▶ [What is needed]
Once the line with "black bowl: 5 -> 6" is found, write it out along with each later line exactly, through the end of the entries, skipping every picture.

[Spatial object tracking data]
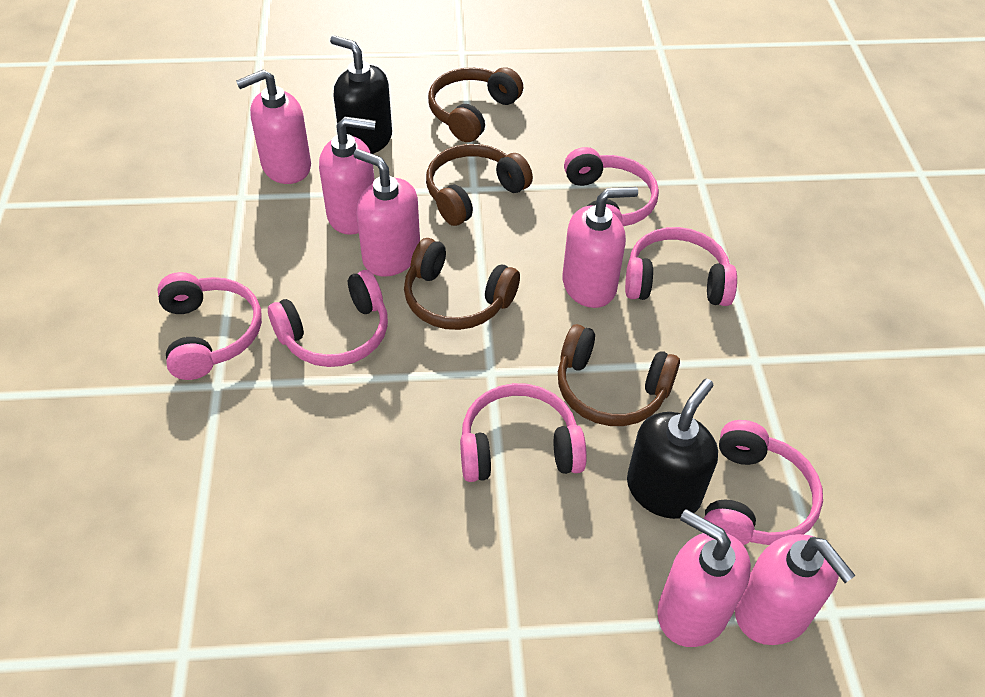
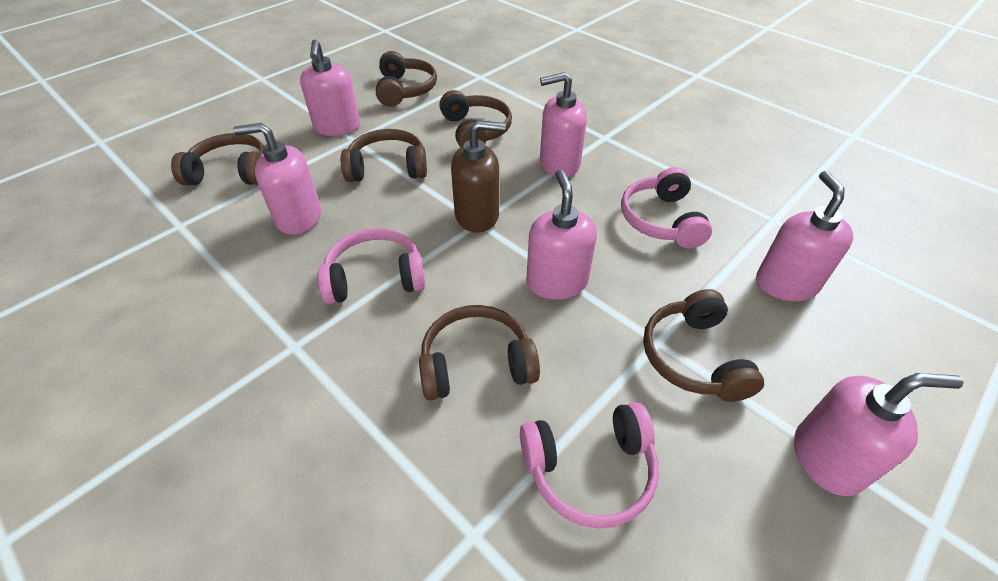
black soap dispenser: 2 -> 0
brown headphones: 4 -> 6
brown soap dispenser: 0 -> 1
pink headphones: 6 -> 3

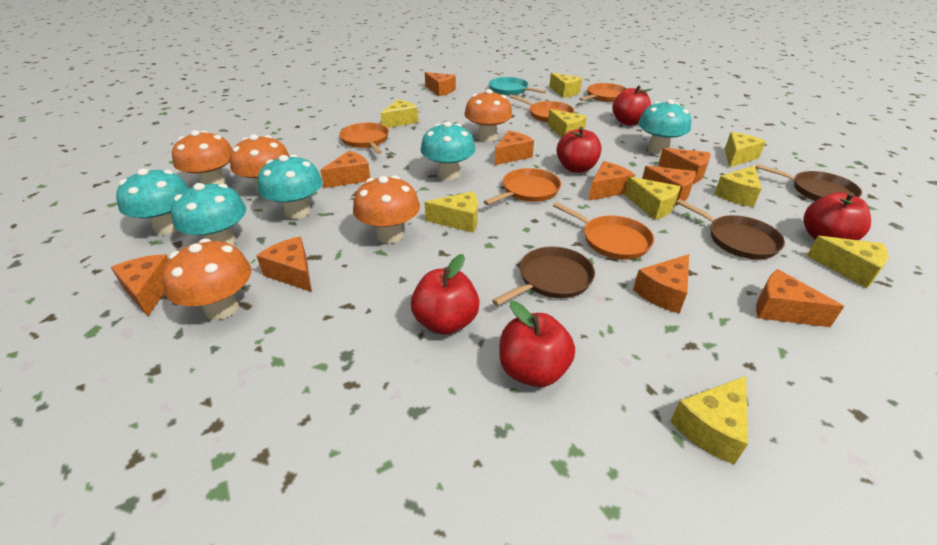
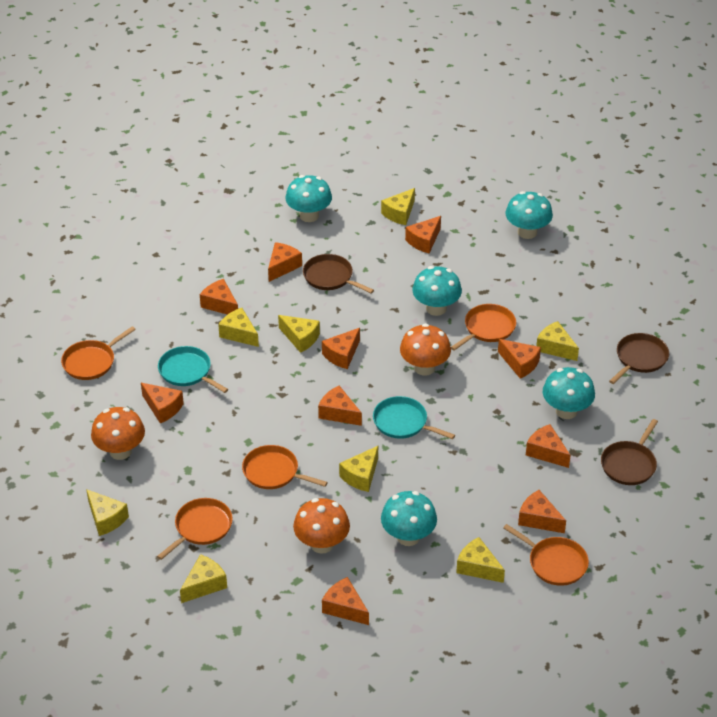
orange mushroom: 5 -> 3
red apple: 5 -> 0
turquoise pan: 1 -> 2
yellow cheese: 9 -> 8

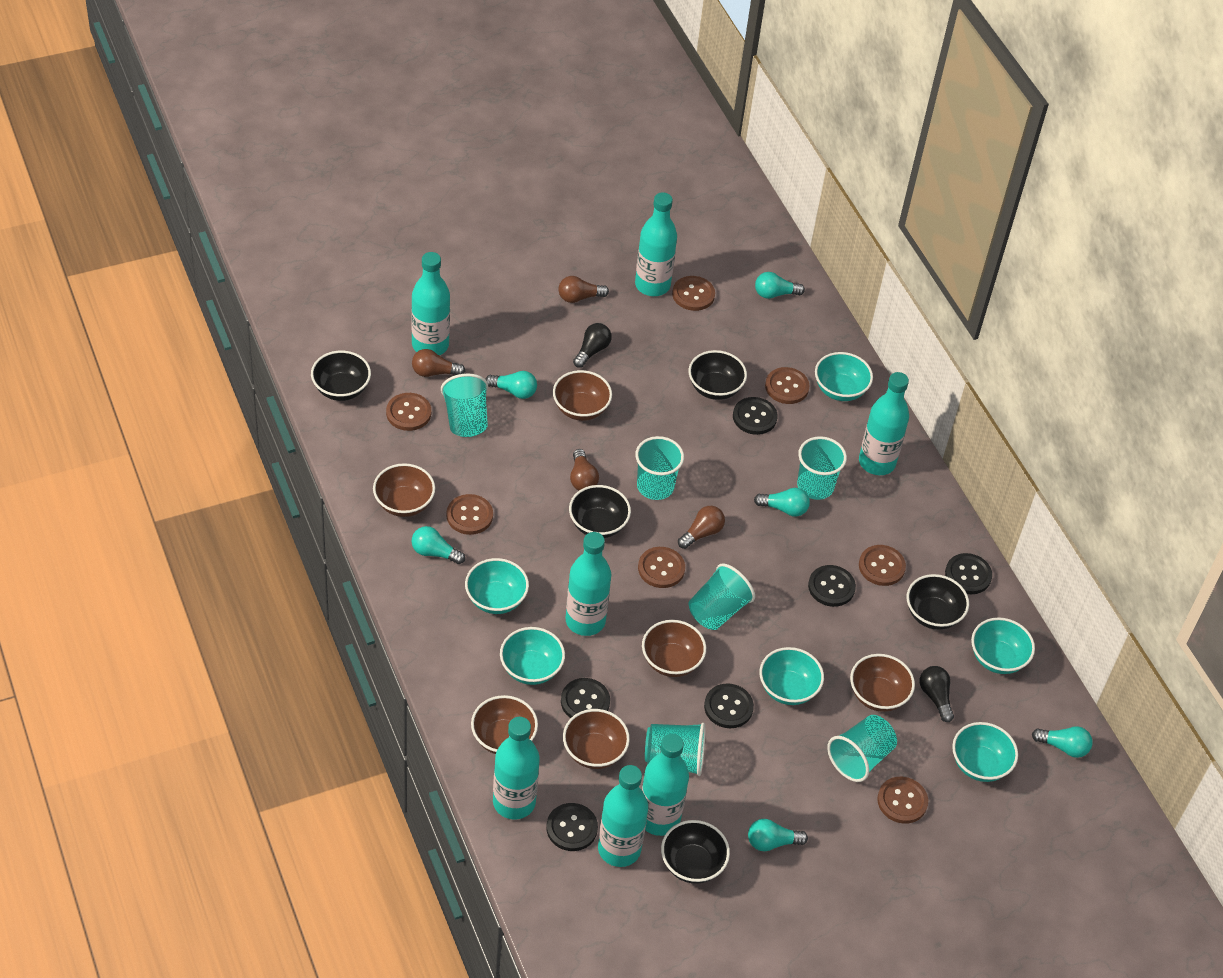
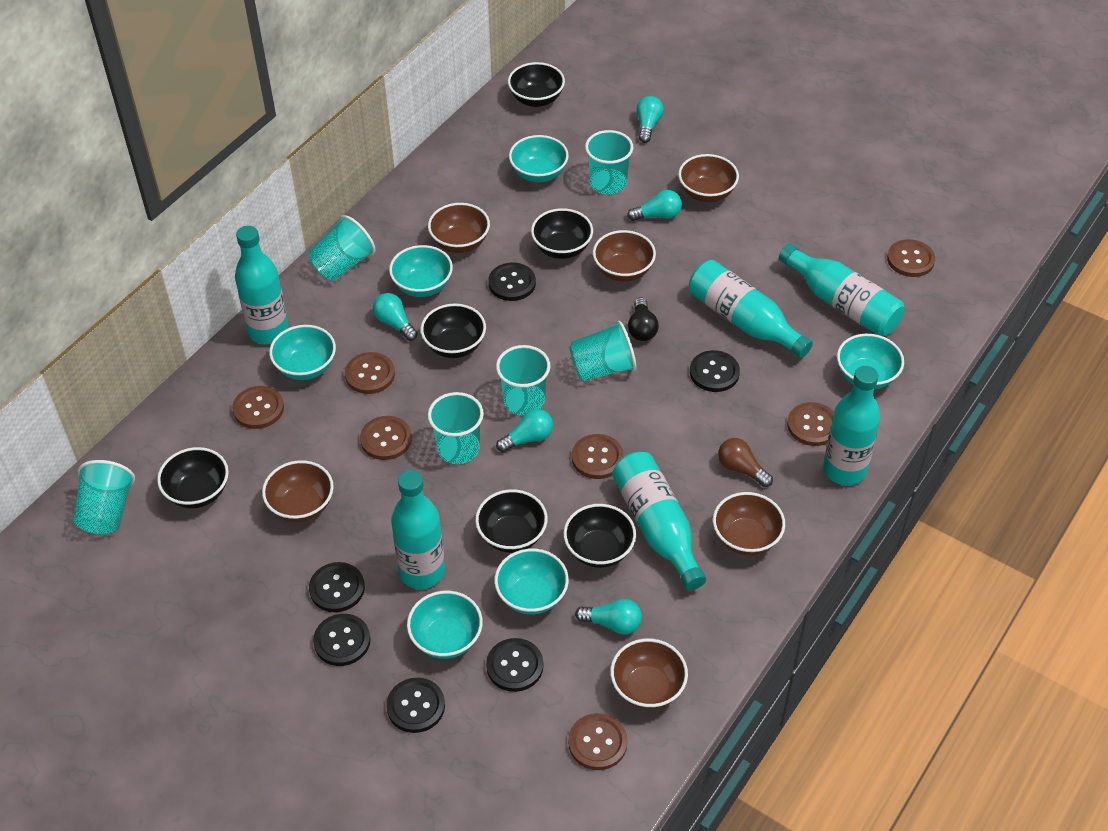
black bowl: 5 -> 6
black light bulb: 2 -> 1
brown light bulb: 4 -> 1
turquoise bottle: 7 -> 6
turquoise light bulb: 6 -> 5

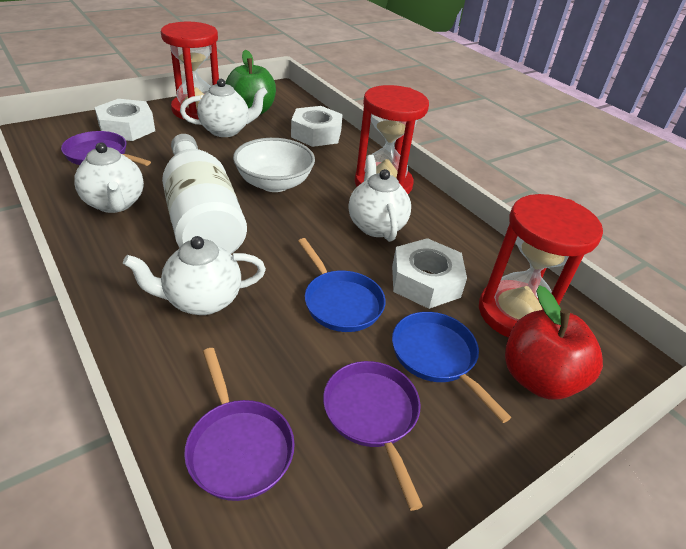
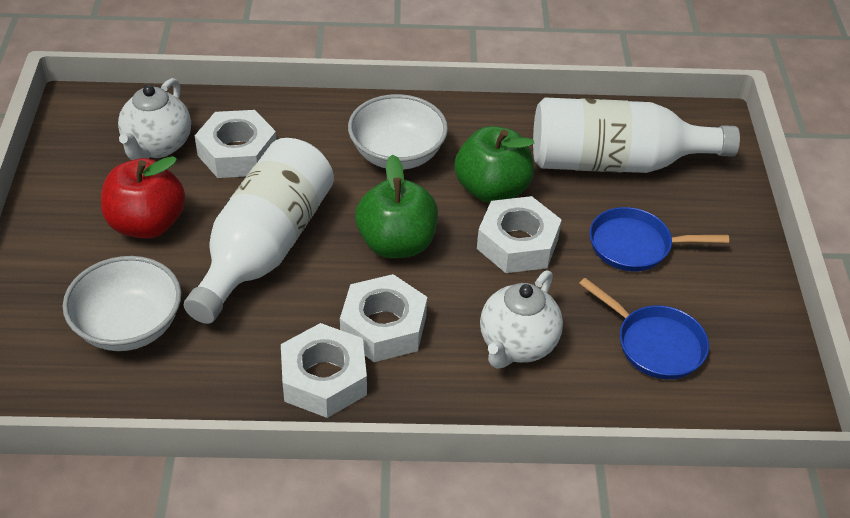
green apple: 1 -> 2
purple pan: 3 -> 0
red hourglass: 3 -> 0
white bottle: 1 -> 2
white bowl: 1 -> 2
white nut: 3 -> 4
white teapot: 4 -> 2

▶ [Completed exercise]
black bowl: 5 -> 6
black light bulb: 2 -> 1
brown light bulb: 4 -> 1
turquoise bottle: 7 -> 6
turquoise light bulb: 6 -> 5

green apple: 1 -> 2
purple pan: 3 -> 0
red hourglass: 3 -> 0
white bottle: 1 -> 2
white bowl: 1 -> 2
white nut: 3 -> 4
white teapot: 4 -> 2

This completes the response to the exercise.